Brief
Output, word for word and without pictures, the lines from the one containing "PIR1 pin OUT: D23 -> D22" through the final line of the listing below.

───── Given records

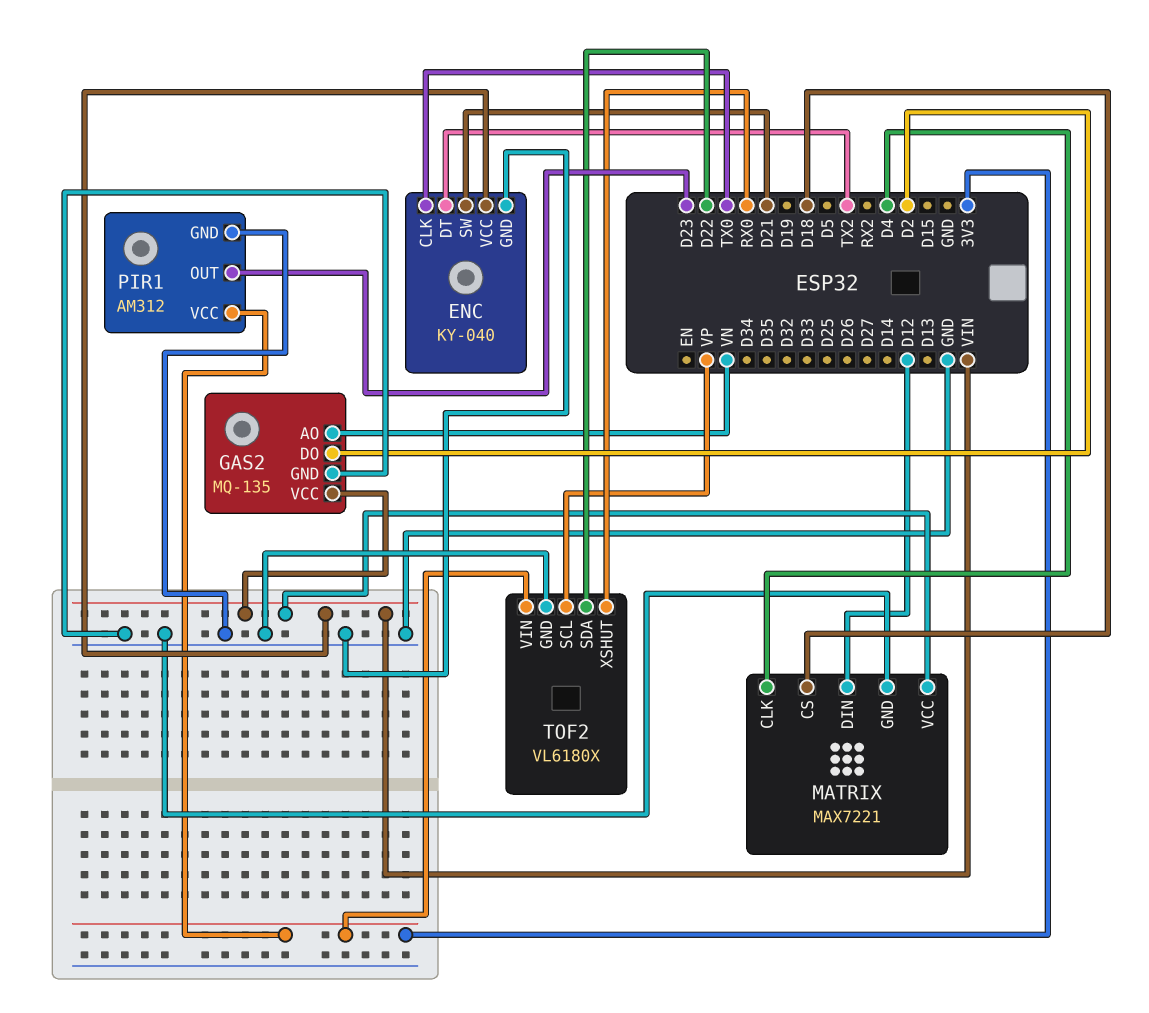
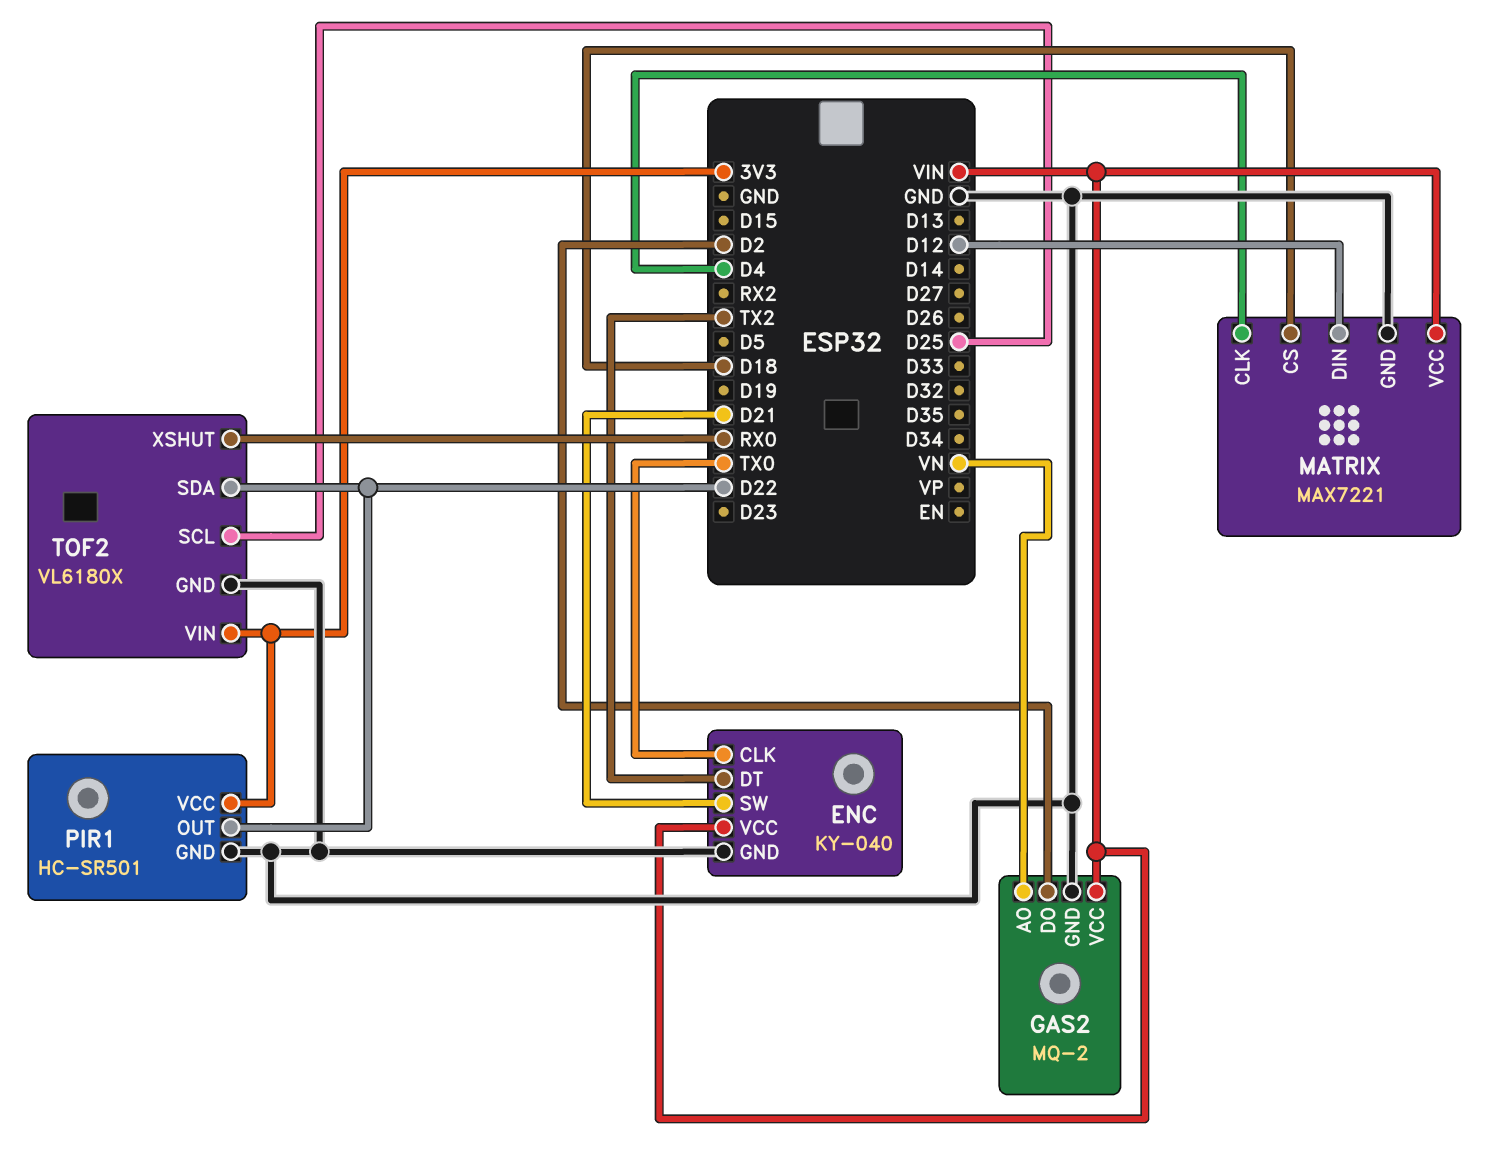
GAS2: MQ-135 -> MQ-2
PIR1: AM312 -> HC-SR501
PIR1 pin OUT: D23 -> D22
TOF2 pin SCL: VP -> D25

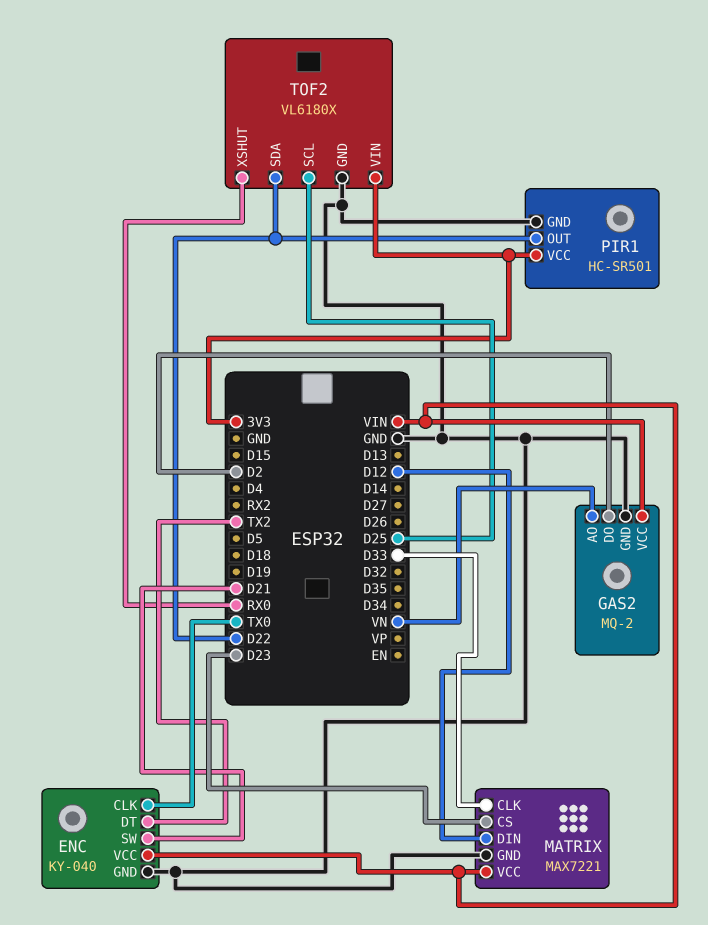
MATRIX pin CLK: D4 -> D33
MATRIX pin CS: D18 -> D23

──────────

Exercise output
PIR1 pin OUT: D23 -> D22
TOF2 pin SCL: VP -> D25

MATRIX pin CLK: D4 -> D33
MATRIX pin CS: D18 -> D23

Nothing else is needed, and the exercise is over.